• REQUIREMENT: Beginning with the line that holds "brown pyramid: 3 -> 1", write out each line exactly as it stands until the end of the data, and include no pictures.

*** Opening RECORDS PROVIDED ***

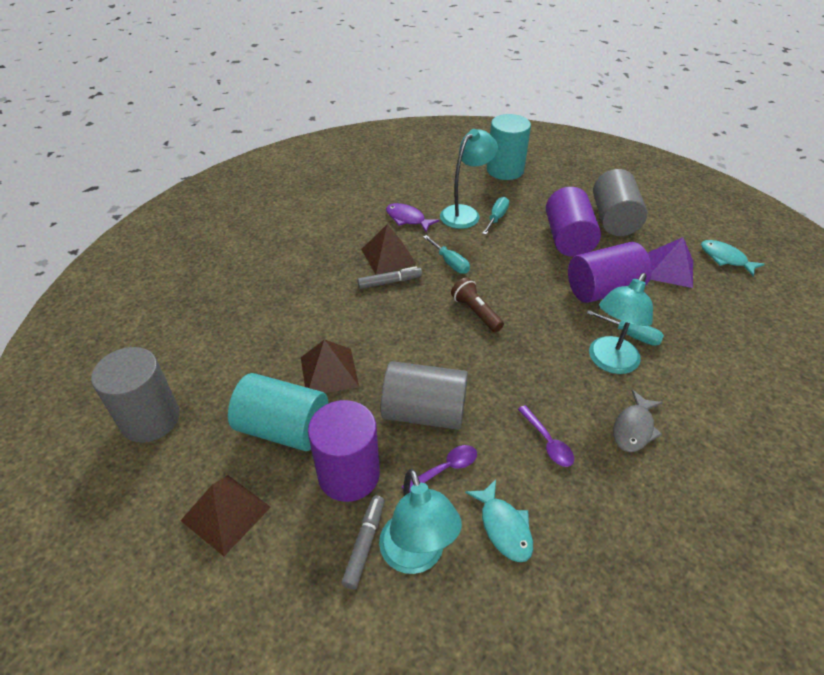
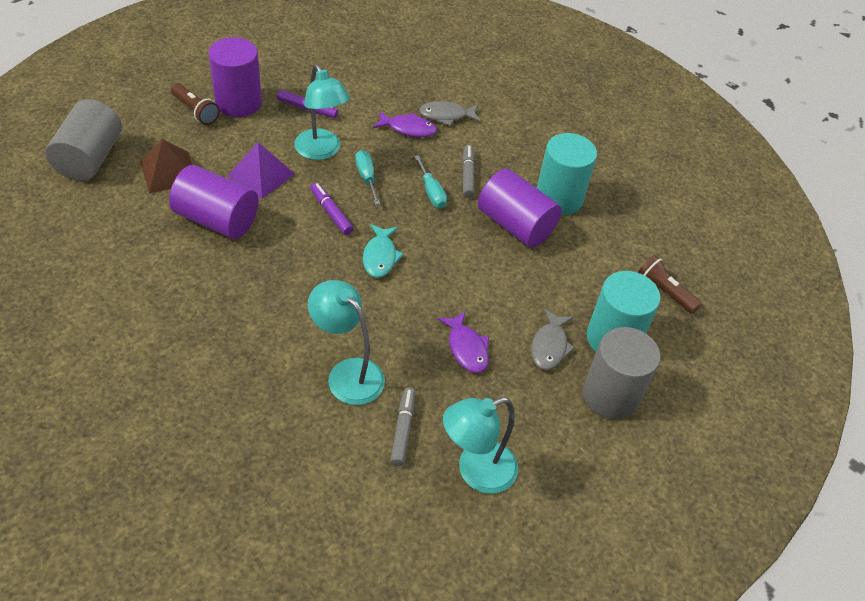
brown flashlight: 1 -> 2
brown pyramid: 3 -> 1
grey cylinder: 3 -> 2
grey fish: 1 -> 2
purple fish: 1 -> 2
purple marker: 0 -> 2
purple spoon: 2 -> 0
turquoise fish: 2 -> 1
turquoise screwdriver: 3 -> 2

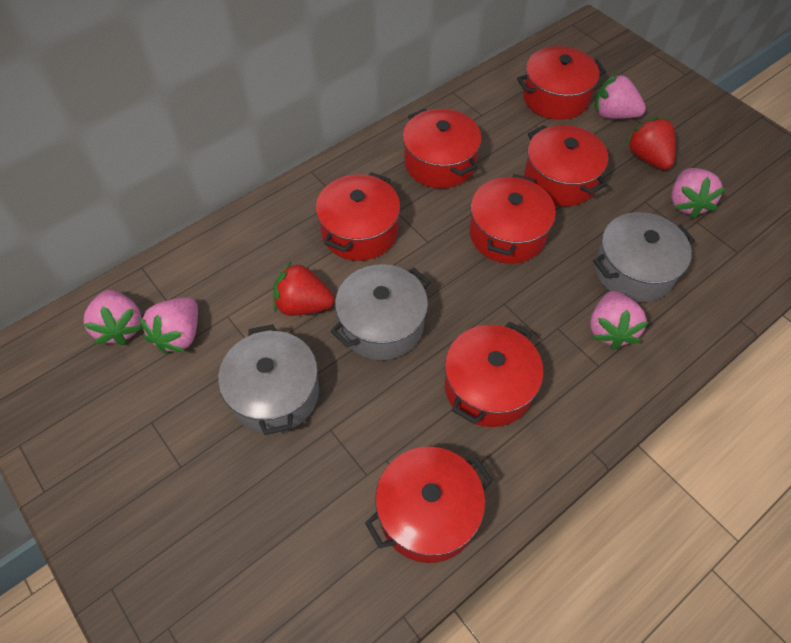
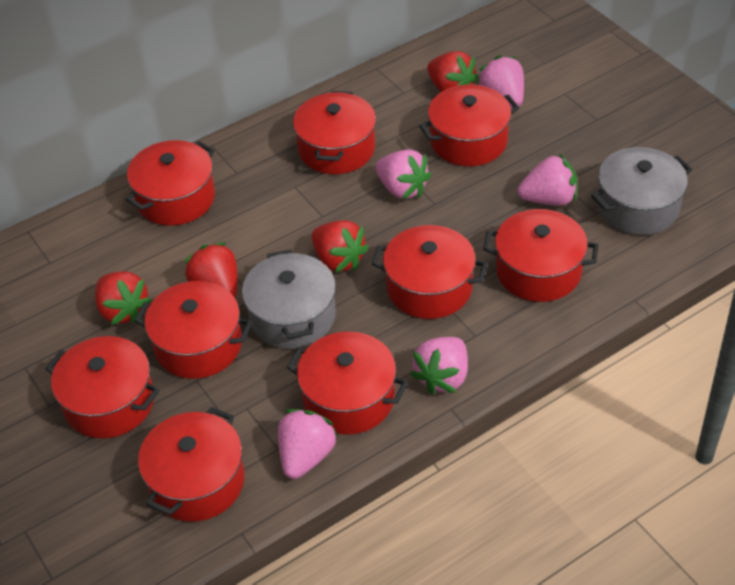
grey pot: 3 -> 2
red pot: 7 -> 9
red strawberry: 2 -> 4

*** Closing RECORDS PROVIDED ***

• RESPONSE TO THE TASK:
brown pyramid: 3 -> 1
grey cylinder: 3 -> 2
grey fish: 1 -> 2
purple fish: 1 -> 2
purple marker: 0 -> 2
purple spoon: 2 -> 0
turquoise fish: 2 -> 1
turquoise screwdriver: 3 -> 2

grey pot: 3 -> 2
red pot: 7 -> 9
red strawberry: 2 -> 4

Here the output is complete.